[PROVIDED RECORDS Boundary: Start]

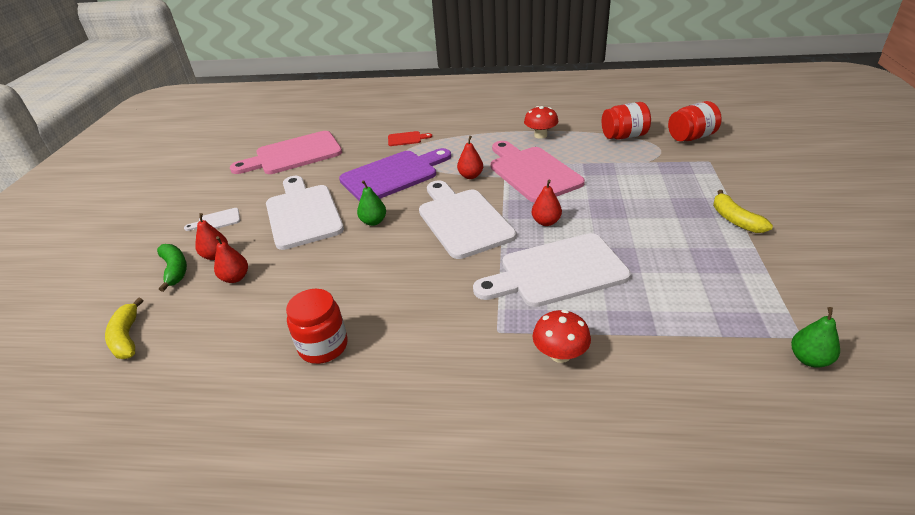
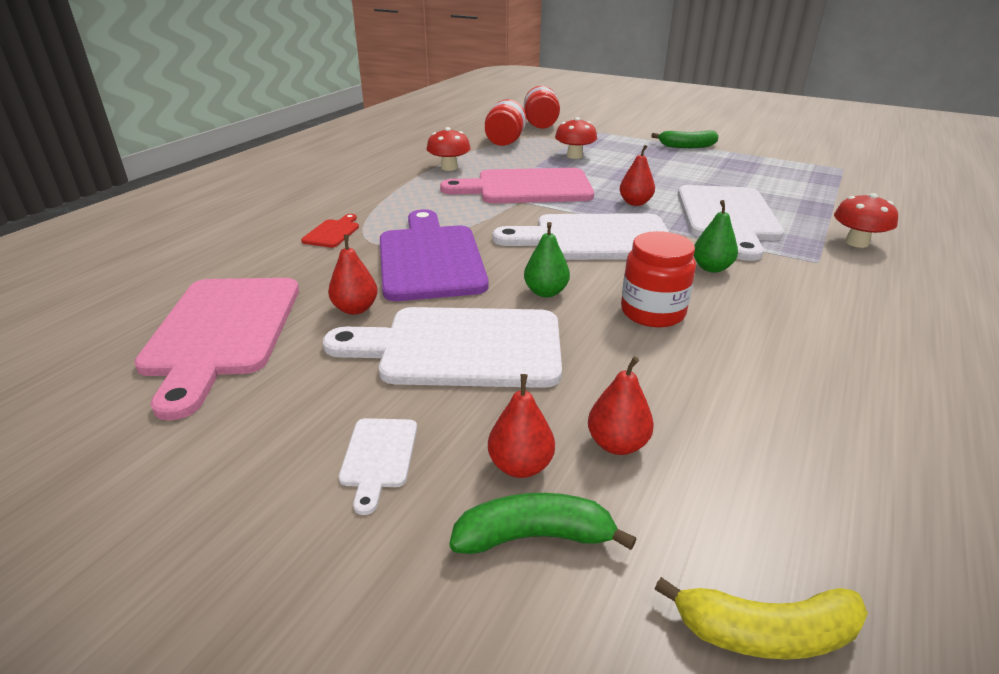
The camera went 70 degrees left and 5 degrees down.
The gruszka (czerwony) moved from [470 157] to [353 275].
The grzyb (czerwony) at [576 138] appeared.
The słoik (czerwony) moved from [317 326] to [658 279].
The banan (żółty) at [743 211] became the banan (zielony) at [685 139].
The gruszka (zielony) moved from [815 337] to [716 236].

[PROVIDED RECORDS Boundary: End]

→ EXERCISE REQUIREMENTS: Across the whole listing above, find every line with the string "zielony" and copy it.

→ SOLVED EXERCISE:
The banan (żółty) at [743 211] became the banan (zielony) at [685 139].
The gruszka (zielony) moved from [815 337] to [716 236].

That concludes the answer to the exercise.